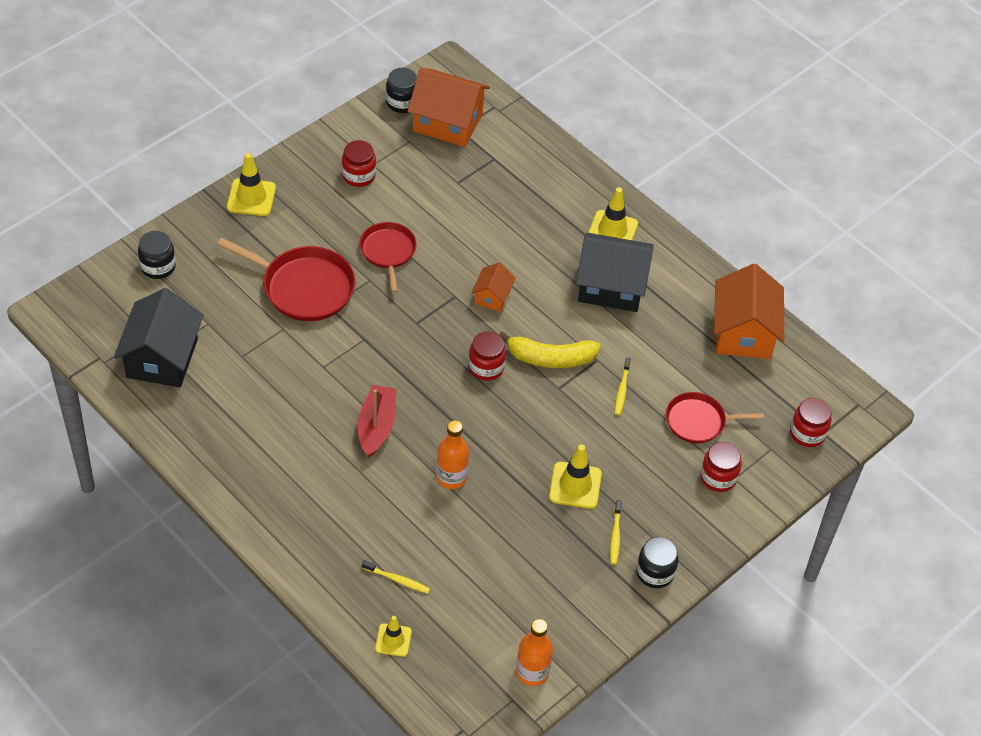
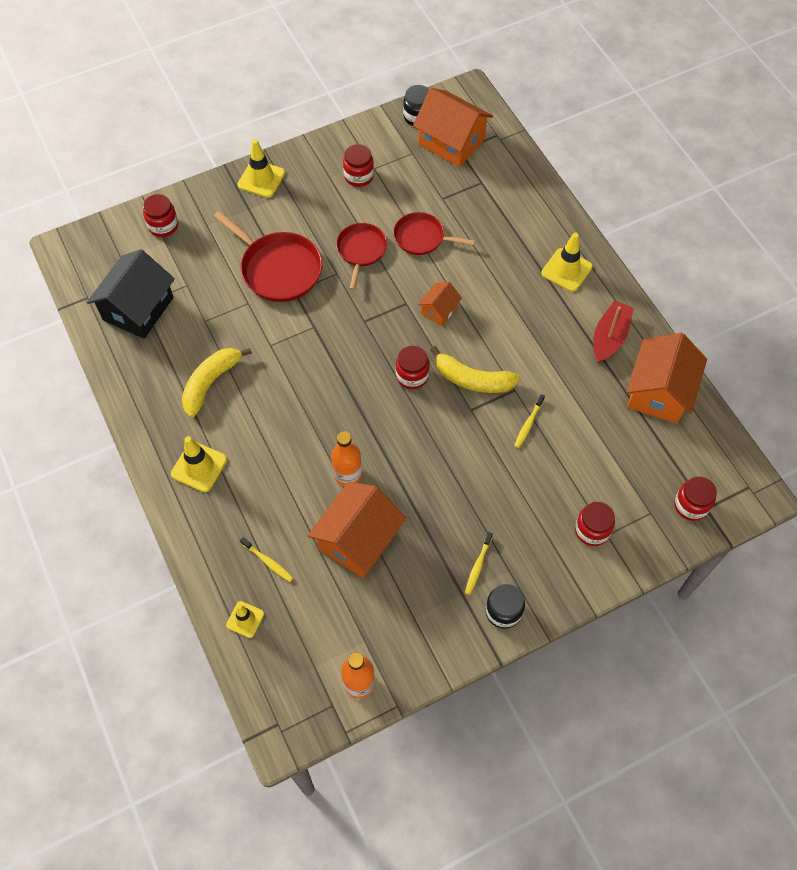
camera: 20 degrees right, 10 degrees up
(158, 267) = (163, 226): black jar -> red jar
(271, 418) = (210, 383): none -> yellow banana
(376, 426) = (298, 411): red boat -> red boat (609, 337)
(484, 538) = (358, 540): none -> orange house
(575, 485) = (456, 507): yellow traffic cone -> yellow traffic cone (199, 467)
(611, 286) = (549, 322): black house -> none
(698, 421) = (590, 470): red pan -> red pan (422, 237)

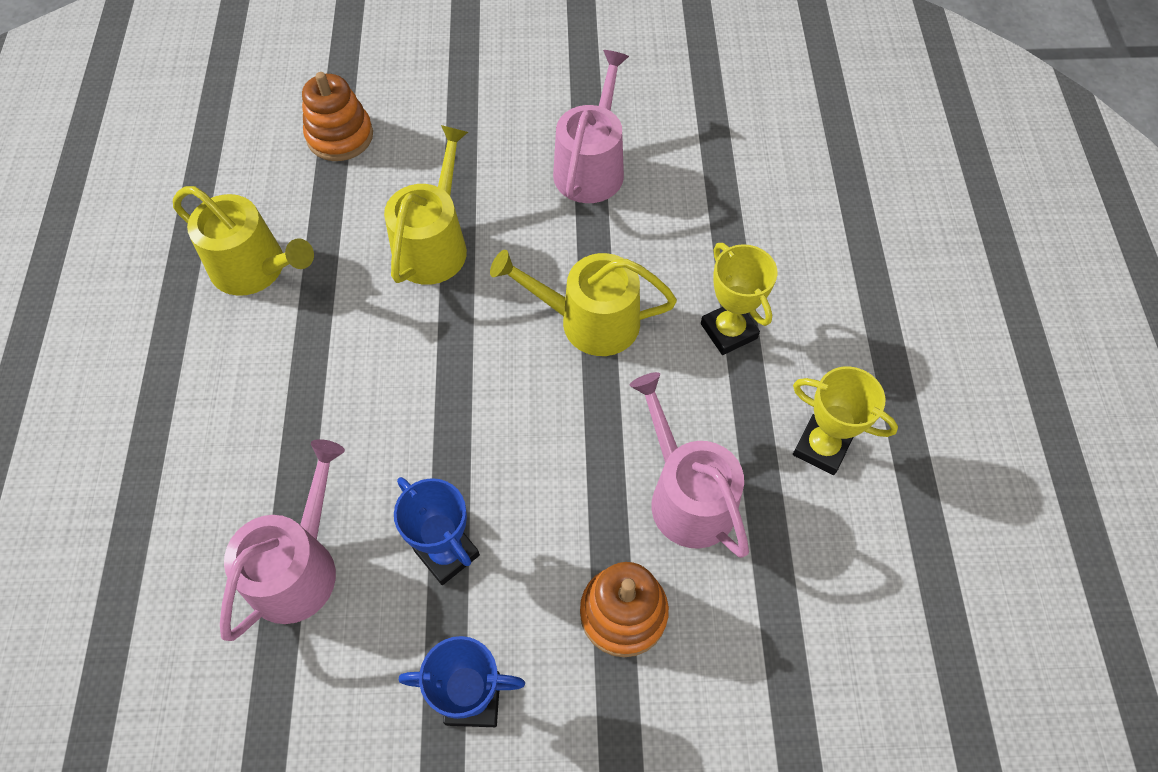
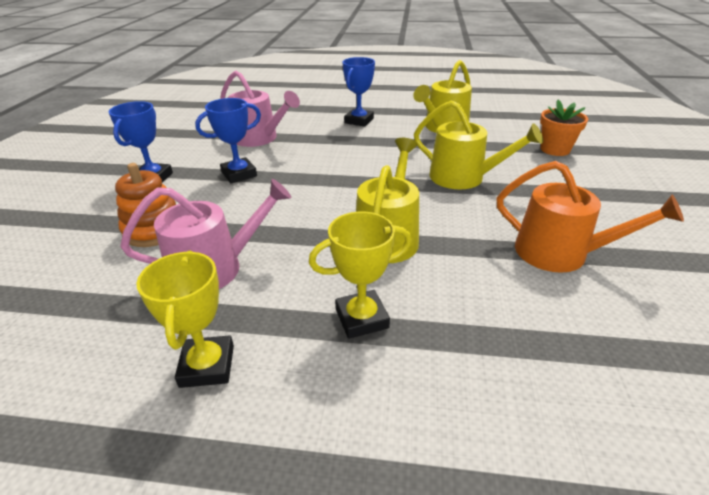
camera: 100 degrees right, 25 degrees down
(216, 403) = (359, 121): none -> blue trophy
(340, 136) = (555, 149): orange stacking toy -> orange flower pot
(591, 167) = (560, 253): pink watering can -> orange watering can
(821, 447) = (207, 366): yellow trophy -> yellow trophy turned 45 degrees counterclockwise

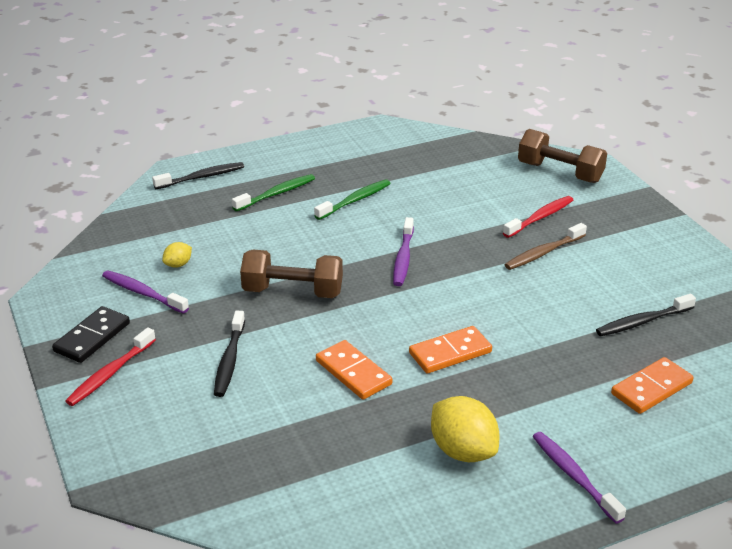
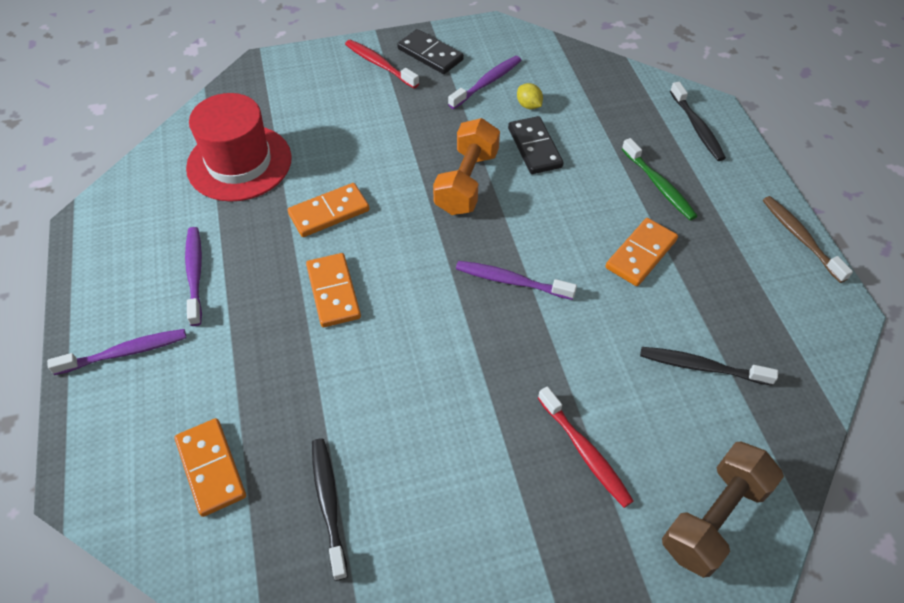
camera: 100 degrees right, 20 degrees up
(229, 360) = (374, 132): black toothbrush -> black toothbrush (701, 367)
(239, 257) = (535, 147): none -> black domino
(293, 292) = (466, 182): brown dumbbell -> orange dumbbell
(294, 456) = (239, 163): none -> red hat
(355, 200) = (640, 254): green toothbrush -> orange domino
(463, 451) = (195, 274): yellow lemon -> purple toothbrush
(543, 253) = (499, 432): brown toothbrush -> brown toothbrush (800, 238)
· · · ·
> About this task:
Start at the line containing "(463, 451) = (195, 274): yellow". Repeat it and each line after it, word for word, to the end of the records.

> The answer:
(463, 451) = (195, 274): yellow lemon -> purple toothbrush
(543, 253) = (499, 432): brown toothbrush -> brown toothbrush (800, 238)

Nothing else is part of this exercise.